___ Data in this exercise ___
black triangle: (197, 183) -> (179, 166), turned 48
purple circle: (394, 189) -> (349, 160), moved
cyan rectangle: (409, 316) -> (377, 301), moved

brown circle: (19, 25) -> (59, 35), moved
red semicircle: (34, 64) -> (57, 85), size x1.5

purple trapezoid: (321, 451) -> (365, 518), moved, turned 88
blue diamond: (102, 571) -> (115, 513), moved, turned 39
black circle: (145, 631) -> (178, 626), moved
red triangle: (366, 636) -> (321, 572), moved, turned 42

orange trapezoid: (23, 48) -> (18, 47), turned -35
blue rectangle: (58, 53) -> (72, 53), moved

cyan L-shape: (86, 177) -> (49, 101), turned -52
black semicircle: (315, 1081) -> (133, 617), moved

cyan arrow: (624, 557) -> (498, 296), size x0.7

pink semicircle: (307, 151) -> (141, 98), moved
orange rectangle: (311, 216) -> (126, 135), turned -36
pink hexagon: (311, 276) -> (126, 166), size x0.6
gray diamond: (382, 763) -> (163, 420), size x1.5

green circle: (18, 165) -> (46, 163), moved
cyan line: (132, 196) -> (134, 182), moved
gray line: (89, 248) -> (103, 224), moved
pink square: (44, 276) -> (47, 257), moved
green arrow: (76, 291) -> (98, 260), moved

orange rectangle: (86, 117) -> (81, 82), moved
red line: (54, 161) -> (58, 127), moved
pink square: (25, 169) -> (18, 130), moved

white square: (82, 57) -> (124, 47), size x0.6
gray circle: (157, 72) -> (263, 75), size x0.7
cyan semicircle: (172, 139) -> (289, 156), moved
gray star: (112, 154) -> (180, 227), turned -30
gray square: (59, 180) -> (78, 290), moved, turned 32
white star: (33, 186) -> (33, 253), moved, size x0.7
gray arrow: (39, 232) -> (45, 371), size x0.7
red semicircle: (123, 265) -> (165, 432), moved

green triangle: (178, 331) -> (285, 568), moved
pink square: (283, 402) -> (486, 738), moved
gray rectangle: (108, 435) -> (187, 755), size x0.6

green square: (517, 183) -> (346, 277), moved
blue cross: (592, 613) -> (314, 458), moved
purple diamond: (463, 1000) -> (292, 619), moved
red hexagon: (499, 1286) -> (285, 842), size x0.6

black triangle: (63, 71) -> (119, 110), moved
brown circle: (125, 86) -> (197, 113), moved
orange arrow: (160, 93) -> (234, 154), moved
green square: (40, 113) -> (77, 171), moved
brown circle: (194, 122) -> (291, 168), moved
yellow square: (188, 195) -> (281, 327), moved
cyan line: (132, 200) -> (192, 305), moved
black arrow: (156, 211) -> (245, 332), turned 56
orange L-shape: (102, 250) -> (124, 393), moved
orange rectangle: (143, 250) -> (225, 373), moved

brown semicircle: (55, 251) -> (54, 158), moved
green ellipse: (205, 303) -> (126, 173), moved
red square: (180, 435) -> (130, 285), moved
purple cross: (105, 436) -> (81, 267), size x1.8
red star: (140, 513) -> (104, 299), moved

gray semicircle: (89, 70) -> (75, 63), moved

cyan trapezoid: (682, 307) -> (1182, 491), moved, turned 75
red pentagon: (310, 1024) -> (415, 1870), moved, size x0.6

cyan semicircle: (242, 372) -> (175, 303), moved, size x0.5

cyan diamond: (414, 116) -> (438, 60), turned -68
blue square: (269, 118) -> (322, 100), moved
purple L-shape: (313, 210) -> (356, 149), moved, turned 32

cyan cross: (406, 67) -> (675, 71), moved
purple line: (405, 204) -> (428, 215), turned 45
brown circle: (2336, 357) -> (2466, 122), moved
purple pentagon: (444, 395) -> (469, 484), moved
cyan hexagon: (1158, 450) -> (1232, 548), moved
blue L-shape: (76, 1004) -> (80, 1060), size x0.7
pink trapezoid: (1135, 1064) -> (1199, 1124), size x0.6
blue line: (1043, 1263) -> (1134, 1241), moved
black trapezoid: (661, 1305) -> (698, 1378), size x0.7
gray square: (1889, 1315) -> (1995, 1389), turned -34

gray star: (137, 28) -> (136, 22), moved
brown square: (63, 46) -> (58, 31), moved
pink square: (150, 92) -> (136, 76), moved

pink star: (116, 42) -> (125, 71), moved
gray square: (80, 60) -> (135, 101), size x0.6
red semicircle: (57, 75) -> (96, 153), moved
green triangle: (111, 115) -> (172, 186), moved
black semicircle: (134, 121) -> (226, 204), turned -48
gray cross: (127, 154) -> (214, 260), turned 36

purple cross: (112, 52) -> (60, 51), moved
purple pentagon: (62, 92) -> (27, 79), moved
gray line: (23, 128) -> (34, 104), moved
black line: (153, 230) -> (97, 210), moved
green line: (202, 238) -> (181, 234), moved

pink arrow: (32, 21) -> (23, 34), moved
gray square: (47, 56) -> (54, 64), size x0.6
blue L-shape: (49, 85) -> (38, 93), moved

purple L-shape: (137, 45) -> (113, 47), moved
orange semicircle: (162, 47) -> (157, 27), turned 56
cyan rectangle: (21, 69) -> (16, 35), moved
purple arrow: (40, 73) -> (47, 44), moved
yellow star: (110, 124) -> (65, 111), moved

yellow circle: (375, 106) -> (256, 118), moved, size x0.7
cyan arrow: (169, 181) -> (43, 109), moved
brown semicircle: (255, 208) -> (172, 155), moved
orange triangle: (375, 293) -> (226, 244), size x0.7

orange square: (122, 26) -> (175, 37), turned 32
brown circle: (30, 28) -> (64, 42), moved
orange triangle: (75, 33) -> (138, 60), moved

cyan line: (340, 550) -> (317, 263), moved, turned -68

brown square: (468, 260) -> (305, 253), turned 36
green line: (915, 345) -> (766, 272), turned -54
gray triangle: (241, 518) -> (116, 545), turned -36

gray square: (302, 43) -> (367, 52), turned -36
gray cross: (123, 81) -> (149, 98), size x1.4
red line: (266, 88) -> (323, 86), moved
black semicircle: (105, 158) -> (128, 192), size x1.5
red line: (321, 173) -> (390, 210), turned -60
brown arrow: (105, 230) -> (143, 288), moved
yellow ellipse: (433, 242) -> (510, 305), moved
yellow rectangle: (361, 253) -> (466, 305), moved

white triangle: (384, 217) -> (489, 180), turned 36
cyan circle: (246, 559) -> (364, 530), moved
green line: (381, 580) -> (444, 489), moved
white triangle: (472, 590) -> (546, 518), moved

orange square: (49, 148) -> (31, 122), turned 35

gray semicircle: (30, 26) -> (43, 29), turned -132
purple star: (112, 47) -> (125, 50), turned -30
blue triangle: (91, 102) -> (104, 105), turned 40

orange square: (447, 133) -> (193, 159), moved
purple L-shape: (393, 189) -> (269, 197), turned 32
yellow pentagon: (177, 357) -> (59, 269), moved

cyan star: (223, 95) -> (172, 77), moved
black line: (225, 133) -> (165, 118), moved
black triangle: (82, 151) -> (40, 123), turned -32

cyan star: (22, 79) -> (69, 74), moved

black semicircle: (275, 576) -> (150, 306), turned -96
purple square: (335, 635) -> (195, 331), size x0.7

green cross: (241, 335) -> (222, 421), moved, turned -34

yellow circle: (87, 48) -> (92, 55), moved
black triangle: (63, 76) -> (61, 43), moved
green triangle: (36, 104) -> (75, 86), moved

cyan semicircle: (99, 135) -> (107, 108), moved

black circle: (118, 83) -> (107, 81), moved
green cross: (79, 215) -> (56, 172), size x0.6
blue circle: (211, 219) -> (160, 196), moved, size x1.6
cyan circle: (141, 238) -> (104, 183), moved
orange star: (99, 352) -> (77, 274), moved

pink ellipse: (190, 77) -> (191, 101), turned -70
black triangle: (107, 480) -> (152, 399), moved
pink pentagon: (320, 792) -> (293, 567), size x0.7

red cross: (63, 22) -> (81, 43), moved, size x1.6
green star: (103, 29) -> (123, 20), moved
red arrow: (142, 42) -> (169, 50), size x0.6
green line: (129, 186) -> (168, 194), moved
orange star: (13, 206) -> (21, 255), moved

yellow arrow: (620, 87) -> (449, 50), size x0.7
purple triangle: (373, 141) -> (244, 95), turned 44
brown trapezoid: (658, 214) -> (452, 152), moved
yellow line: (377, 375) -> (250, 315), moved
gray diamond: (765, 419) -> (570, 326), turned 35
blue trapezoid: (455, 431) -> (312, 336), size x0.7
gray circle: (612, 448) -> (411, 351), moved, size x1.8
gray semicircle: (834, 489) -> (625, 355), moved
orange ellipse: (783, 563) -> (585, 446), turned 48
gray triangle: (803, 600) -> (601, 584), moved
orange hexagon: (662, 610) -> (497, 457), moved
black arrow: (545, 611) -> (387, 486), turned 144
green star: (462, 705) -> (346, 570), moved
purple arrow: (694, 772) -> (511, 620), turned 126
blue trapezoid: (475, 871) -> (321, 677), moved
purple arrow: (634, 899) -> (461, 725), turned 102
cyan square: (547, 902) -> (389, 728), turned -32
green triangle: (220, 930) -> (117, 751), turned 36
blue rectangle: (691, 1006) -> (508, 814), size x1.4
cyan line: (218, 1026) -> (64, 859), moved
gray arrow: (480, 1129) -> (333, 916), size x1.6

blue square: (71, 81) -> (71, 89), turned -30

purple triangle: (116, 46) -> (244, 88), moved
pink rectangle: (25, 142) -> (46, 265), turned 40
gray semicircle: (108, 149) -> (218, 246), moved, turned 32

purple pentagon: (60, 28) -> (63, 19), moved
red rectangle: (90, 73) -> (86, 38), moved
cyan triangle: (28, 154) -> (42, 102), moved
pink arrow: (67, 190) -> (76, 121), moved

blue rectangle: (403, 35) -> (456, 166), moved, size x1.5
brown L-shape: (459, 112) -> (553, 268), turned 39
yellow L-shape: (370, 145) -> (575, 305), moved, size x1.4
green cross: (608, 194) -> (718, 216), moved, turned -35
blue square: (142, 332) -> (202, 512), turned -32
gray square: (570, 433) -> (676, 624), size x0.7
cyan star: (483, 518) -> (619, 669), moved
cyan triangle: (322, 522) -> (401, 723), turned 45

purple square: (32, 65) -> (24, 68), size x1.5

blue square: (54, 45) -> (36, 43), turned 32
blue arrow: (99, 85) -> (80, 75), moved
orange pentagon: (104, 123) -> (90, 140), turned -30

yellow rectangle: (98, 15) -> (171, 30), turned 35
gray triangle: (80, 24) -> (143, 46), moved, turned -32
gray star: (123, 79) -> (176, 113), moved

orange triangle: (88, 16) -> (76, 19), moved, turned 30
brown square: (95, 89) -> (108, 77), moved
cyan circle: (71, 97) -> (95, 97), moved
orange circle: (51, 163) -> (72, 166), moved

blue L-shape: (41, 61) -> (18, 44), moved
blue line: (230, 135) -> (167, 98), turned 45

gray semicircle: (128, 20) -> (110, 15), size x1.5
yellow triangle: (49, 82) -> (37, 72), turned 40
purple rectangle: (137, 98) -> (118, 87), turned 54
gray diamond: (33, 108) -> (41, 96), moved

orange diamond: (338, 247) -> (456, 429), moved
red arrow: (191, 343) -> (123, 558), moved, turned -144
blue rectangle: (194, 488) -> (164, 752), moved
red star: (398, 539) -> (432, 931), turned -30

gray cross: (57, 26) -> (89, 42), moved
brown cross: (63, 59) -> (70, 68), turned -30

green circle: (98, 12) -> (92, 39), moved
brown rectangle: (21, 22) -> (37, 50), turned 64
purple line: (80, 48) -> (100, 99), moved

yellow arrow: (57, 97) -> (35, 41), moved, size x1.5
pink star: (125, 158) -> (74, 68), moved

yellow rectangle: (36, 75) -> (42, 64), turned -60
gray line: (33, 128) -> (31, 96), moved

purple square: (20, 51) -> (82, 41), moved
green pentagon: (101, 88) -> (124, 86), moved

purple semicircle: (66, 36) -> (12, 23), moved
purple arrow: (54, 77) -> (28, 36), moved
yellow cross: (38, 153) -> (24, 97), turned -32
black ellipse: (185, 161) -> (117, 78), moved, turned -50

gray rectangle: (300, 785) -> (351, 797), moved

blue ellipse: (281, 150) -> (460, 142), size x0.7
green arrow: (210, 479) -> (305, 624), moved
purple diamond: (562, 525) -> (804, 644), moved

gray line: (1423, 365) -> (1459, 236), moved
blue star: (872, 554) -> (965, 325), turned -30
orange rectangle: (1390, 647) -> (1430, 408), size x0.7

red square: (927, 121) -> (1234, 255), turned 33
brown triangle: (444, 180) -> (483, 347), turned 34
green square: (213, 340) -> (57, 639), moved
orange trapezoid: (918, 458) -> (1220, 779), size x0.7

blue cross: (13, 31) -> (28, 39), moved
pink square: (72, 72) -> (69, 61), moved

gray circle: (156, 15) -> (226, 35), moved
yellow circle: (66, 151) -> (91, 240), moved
___
Task description –
Restate the records above verbatim up to and including the line containing "blue cross: (592, 613) -> (314, 458), moved".

Response area –
black triangle: (197, 183) -> (179, 166), turned 48
purple circle: (394, 189) -> (349, 160), moved
cyan rectangle: (409, 316) -> (377, 301), moved

brown circle: (19, 25) -> (59, 35), moved
red semicircle: (34, 64) -> (57, 85), size x1.5

purple trapezoid: (321, 451) -> (365, 518), moved, turned 88
blue diamond: (102, 571) -> (115, 513), moved, turned 39
black circle: (145, 631) -> (178, 626), moved
red triangle: (366, 636) -> (321, 572), moved, turned 42

orange trapezoid: (23, 48) -> (18, 47), turned -35
blue rectangle: (58, 53) -> (72, 53), moved

cyan L-shape: (86, 177) -> (49, 101), turned -52
black semicircle: (315, 1081) -> (133, 617), moved

cyan arrow: (624, 557) -> (498, 296), size x0.7

pink semicircle: (307, 151) -> (141, 98), moved
orange rectangle: (311, 216) -> (126, 135), turned -36
pink hexagon: (311, 276) -> (126, 166), size x0.6
gray diamond: (382, 763) -> (163, 420), size x1.5

green circle: (18, 165) -> (46, 163), moved
cyan line: (132, 196) -> (134, 182), moved
gray line: (89, 248) -> (103, 224), moved
pink square: (44, 276) -> (47, 257), moved
green arrow: (76, 291) -> (98, 260), moved

orange rectangle: (86, 117) -> (81, 82), moved
red line: (54, 161) -> (58, 127), moved
pink square: (25, 169) -> (18, 130), moved

white square: (82, 57) -> (124, 47), size x0.6
gray circle: (157, 72) -> (263, 75), size x0.7
cyan semicircle: (172, 139) -> (289, 156), moved
gray star: (112, 154) -> (180, 227), turned -30
gray square: (59, 180) -> (78, 290), moved, turned 32
white star: (33, 186) -> (33, 253), moved, size x0.7
gray arrow: (39, 232) -> (45, 371), size x0.7
red semicircle: (123, 265) -> (165, 432), moved

green triangle: (178, 331) -> (285, 568), moved
pink square: (283, 402) -> (486, 738), moved
gray rectangle: (108, 435) -> (187, 755), size x0.6

green square: (517, 183) -> (346, 277), moved
blue cross: (592, 613) -> (314, 458), moved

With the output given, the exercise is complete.